WHAT IS BEING ASKED: Write out, word for word, every line in the data below from the one containing "camera: 110 degrees right, 0 degrees up" to the one containing "(281, 451) = (553, 213): red", both of them included.

AVAILABLE DATA:
◇ ◇ ◇ ◇ ◇ ◇ ◇

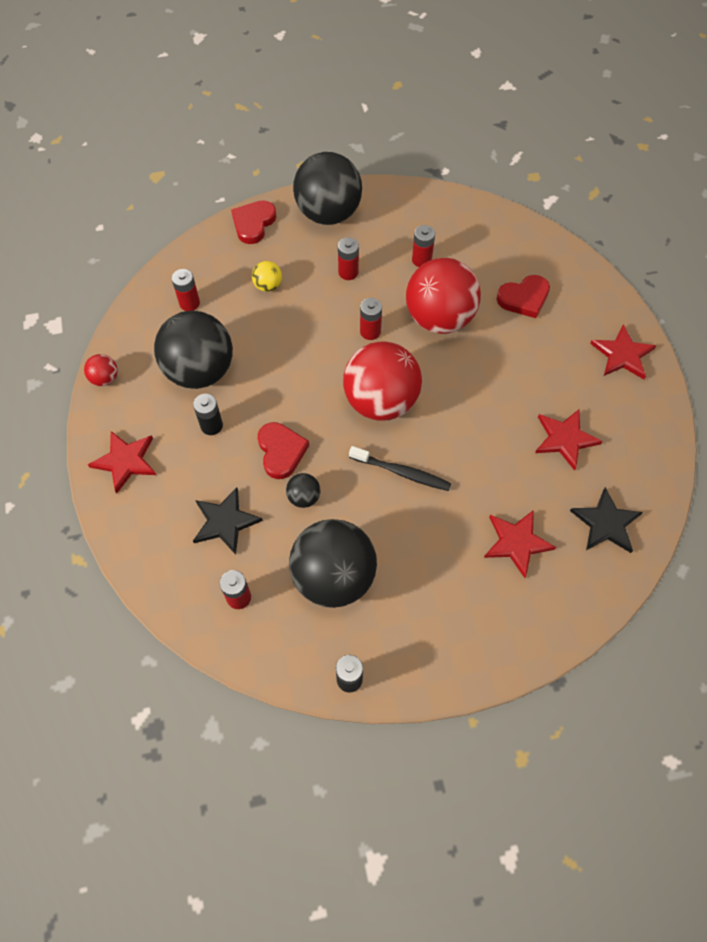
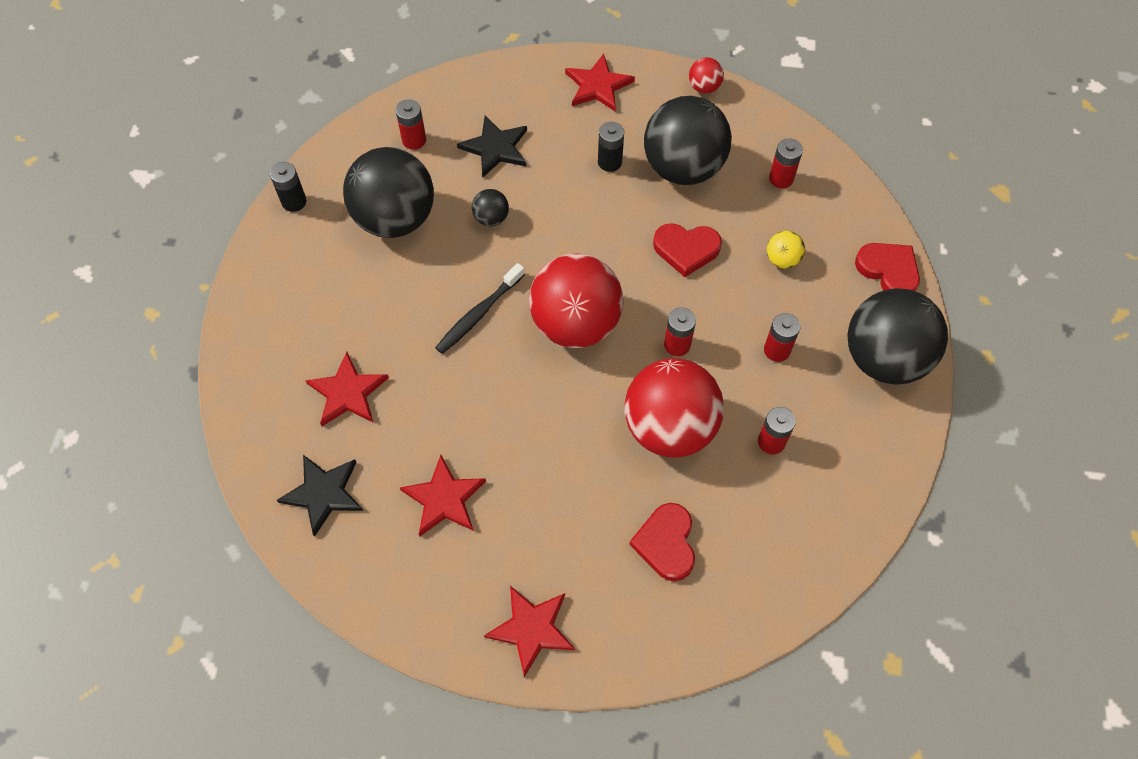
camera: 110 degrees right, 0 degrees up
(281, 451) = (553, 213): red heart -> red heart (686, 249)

◇ ◇ ◇ ◇ ◇ ◇ ◇

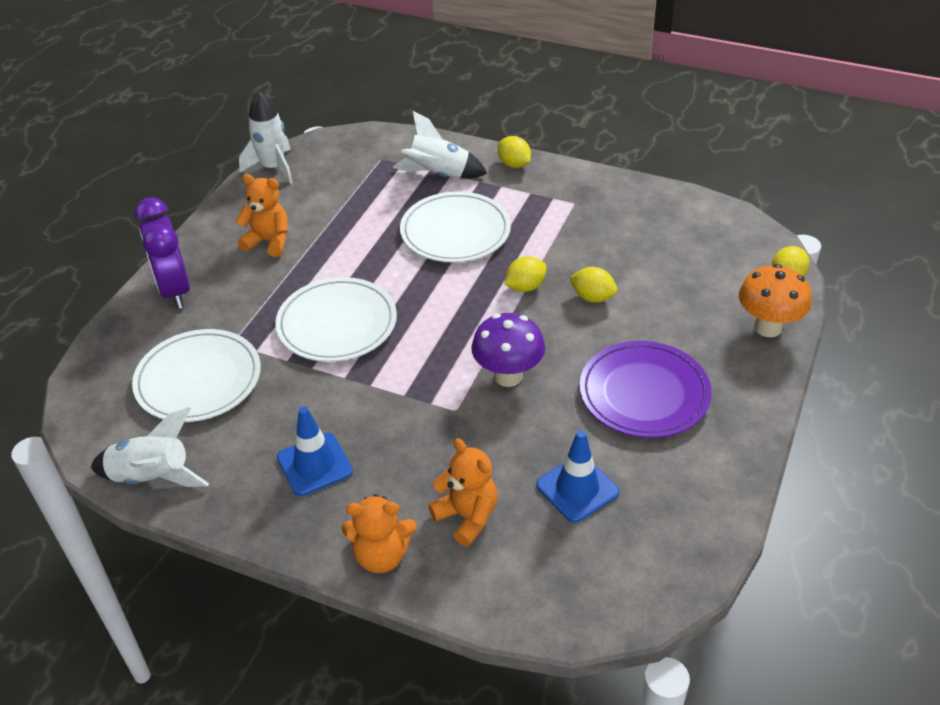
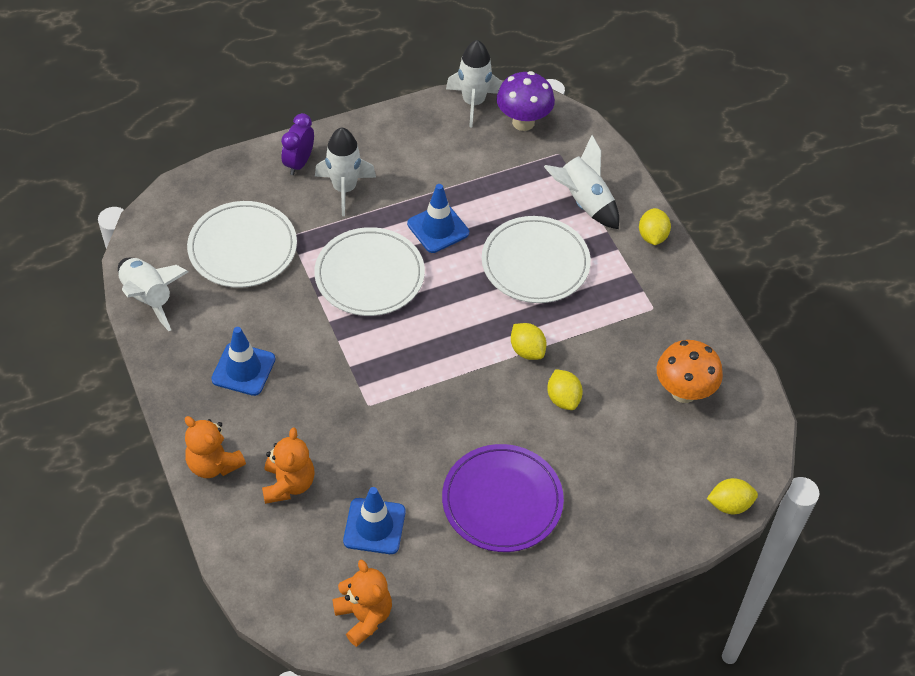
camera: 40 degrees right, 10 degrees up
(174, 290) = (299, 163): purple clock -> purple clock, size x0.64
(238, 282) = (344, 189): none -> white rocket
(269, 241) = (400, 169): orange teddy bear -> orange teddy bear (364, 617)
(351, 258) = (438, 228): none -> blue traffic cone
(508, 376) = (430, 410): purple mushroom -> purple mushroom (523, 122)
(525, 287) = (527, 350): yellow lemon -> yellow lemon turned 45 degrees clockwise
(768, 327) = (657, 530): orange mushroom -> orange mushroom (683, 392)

◇ ◇ ◇ ◇ ◇ ◇ ◇

RESPONSE TO THE EXERCISE:
camera: 110 degrees right, 0 degrees up
(281, 451) = (553, 213): red heart -> red heart (686, 249)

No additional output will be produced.